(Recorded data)

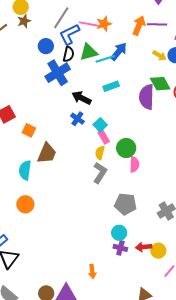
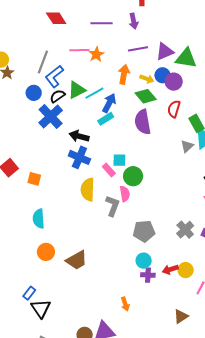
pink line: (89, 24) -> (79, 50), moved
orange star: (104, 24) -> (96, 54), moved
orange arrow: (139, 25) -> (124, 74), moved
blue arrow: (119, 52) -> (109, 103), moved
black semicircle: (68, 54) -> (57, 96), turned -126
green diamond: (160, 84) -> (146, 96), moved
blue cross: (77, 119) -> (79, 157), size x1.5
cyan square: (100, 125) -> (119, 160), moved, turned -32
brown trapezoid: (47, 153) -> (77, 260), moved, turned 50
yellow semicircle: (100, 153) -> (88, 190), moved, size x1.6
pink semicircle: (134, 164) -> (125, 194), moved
* * *
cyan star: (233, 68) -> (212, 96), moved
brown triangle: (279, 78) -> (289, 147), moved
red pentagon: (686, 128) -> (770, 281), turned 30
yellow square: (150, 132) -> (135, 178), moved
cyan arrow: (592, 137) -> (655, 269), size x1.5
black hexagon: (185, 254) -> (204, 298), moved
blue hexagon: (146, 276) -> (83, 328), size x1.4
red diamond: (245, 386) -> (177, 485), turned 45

● **TASK REQUIREMENTS**
Of all the entries above, retype exactly the lines from the line with "brown trapezoid: (47, 153)" to the line with "pink semicircle: (134, 164)", both included, and no others.

● **ANSWER SECTION**
brown trapezoid: (47, 153) -> (77, 260), moved, turned 50
yellow semicircle: (100, 153) -> (88, 190), moved, size x1.6
pink semicircle: (134, 164) -> (125, 194), moved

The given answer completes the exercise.